[Interface element data]
══════════════════════════════

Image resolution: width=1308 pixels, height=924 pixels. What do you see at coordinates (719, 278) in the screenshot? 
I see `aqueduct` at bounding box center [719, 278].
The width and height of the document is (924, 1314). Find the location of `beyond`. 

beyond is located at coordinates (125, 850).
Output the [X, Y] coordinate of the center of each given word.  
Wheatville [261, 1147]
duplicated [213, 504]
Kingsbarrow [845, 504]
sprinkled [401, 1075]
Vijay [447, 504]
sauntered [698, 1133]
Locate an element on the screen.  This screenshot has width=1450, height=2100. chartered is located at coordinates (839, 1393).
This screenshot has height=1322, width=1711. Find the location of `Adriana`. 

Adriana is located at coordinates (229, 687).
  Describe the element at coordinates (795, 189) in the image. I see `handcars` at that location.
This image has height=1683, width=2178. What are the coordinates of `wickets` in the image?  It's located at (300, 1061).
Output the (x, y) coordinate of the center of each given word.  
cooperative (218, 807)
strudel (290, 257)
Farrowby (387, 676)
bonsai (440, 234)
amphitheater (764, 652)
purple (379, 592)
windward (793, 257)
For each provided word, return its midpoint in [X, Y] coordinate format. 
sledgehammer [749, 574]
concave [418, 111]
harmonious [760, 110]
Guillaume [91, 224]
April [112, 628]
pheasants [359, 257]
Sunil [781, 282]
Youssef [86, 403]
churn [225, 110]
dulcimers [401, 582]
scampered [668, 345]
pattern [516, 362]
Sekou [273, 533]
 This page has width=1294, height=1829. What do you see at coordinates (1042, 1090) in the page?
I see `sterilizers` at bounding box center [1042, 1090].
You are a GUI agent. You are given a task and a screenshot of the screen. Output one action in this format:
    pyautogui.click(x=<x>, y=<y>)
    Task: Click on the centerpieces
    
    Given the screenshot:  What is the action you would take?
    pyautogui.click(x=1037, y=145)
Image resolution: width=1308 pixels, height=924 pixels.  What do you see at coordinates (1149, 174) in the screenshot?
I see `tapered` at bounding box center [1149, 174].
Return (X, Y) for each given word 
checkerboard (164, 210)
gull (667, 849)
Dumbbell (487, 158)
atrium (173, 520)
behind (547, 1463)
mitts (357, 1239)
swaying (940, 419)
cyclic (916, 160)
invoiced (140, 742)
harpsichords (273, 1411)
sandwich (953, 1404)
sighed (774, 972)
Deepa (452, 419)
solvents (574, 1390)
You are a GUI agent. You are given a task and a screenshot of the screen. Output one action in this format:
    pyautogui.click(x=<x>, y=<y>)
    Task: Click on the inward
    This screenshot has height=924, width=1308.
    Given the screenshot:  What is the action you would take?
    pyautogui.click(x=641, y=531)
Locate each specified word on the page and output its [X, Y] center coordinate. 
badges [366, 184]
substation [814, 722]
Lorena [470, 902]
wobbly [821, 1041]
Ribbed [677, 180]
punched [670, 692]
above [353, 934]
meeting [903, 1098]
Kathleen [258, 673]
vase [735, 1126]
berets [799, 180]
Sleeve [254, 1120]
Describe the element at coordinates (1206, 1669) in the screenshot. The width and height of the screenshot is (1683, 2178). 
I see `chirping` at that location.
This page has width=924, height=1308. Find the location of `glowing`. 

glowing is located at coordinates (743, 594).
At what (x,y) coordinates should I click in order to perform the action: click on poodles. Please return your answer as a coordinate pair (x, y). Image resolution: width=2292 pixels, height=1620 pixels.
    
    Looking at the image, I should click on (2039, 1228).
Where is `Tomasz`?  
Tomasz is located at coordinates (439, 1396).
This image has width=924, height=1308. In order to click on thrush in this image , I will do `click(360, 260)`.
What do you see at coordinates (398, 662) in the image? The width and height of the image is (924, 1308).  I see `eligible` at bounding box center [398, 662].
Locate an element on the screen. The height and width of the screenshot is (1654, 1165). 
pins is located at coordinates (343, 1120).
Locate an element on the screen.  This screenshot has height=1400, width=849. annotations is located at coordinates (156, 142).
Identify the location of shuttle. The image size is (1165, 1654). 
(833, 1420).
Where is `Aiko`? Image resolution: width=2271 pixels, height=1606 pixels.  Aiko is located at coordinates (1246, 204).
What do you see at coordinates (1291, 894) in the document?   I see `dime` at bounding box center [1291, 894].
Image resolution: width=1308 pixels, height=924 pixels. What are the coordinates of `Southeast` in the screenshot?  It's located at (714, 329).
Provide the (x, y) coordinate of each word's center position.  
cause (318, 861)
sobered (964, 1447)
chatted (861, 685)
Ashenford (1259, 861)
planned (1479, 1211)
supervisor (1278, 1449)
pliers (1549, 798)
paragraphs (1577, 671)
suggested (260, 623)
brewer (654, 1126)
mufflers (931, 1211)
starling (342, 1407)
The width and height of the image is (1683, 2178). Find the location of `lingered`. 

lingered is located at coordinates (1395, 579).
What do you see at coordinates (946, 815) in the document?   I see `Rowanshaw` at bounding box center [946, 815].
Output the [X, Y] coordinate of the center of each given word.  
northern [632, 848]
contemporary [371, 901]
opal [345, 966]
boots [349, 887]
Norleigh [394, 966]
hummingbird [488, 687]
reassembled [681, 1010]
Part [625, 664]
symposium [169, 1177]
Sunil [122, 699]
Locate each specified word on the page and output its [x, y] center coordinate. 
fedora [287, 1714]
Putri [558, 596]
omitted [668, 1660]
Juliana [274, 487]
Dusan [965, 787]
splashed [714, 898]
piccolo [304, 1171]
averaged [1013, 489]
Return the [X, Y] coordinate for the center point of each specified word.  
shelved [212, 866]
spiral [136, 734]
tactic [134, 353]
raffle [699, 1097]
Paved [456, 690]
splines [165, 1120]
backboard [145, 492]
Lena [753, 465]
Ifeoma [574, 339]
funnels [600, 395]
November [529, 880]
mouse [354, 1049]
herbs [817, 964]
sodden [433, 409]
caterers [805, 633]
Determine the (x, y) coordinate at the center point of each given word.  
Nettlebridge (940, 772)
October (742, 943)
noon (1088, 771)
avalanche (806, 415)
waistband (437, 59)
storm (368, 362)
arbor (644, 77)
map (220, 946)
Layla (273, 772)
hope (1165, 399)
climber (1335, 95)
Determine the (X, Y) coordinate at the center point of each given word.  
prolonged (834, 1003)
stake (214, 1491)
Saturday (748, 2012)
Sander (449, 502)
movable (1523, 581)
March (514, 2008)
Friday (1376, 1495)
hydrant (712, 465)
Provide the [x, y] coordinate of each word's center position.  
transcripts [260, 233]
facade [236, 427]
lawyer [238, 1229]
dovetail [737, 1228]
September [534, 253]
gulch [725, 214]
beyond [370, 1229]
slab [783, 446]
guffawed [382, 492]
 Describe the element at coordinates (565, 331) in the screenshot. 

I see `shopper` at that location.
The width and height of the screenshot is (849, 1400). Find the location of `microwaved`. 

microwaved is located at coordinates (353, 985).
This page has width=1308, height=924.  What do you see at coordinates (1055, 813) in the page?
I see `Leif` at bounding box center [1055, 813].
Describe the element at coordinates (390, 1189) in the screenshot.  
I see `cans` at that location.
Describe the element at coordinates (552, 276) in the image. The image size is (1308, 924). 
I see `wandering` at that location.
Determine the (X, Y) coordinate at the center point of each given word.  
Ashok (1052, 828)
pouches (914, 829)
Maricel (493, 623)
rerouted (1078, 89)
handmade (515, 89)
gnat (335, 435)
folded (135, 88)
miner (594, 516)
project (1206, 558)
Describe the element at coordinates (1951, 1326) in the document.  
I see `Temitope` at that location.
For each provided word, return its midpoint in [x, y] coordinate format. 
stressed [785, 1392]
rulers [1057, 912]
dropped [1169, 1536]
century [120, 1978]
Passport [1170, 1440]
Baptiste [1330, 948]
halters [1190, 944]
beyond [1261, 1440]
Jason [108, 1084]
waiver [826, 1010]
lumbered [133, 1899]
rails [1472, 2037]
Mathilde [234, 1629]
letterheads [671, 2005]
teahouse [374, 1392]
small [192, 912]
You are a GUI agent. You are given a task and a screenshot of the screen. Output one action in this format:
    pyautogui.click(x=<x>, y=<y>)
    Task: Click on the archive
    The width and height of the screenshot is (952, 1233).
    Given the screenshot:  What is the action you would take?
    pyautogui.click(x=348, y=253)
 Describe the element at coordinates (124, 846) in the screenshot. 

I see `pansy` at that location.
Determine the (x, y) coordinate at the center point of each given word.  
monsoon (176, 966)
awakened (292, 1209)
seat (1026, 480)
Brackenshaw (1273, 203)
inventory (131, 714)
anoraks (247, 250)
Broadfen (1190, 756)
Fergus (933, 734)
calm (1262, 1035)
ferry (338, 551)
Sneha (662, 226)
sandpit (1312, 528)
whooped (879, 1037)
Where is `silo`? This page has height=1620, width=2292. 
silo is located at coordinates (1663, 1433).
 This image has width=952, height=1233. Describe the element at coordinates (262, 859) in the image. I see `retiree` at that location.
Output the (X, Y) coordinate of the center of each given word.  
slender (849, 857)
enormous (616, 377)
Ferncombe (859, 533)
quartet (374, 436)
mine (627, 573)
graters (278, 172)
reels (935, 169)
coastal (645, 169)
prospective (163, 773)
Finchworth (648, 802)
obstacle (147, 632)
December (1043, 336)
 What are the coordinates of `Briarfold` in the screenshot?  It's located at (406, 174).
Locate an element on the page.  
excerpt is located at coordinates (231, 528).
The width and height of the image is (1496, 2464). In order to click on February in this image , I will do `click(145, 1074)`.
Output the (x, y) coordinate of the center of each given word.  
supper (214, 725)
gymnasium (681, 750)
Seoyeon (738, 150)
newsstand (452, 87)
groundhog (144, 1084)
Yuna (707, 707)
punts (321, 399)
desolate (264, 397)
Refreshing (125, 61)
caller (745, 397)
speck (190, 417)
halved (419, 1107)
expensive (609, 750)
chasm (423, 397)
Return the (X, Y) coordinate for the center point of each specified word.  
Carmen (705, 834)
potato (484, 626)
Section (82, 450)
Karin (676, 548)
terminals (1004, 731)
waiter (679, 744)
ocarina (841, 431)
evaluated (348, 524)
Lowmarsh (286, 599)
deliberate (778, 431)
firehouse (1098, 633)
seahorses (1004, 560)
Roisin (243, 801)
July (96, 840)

══════════════════════════════

*Required task*
Can you render the data, from its beginning through the line containing "coordinates (839, 1393).", as a Markdown table with the columns Row and Line, giving each line a row number and leaving out blank lines?

*Correct response*
| Row | Line |
|---|---|
| 1 | Image resolution: width=1308 pixels, height=924 pixels. What do you see at coordinates (719, 278) in the screenshot?  |
| 2 | I see `aqueduct` at bounding box center [719, 278]. |
| 3 | The width and height of the document is (924, 1314). Find the location of `beyond`.  |
| 4 | beyond is located at coordinates (125, 850). |
| 5 | Output the [X, Y] coordinate of the center of each given word.   |
| 6 | Wheatville [261, 1147] |
| 7 | duplicated [213, 504] |
| 8 | Kingsbarrow [845, 504] |
| 9 | sprinkled [401, 1075] |
| 10 | Vijay [447, 504] |
| 11 | sauntered [698, 1133] |
| 12 | Locate an element on the screen.  This screenshot has width=1450, height=2100. chartered is located at coordinates (839, 1393). |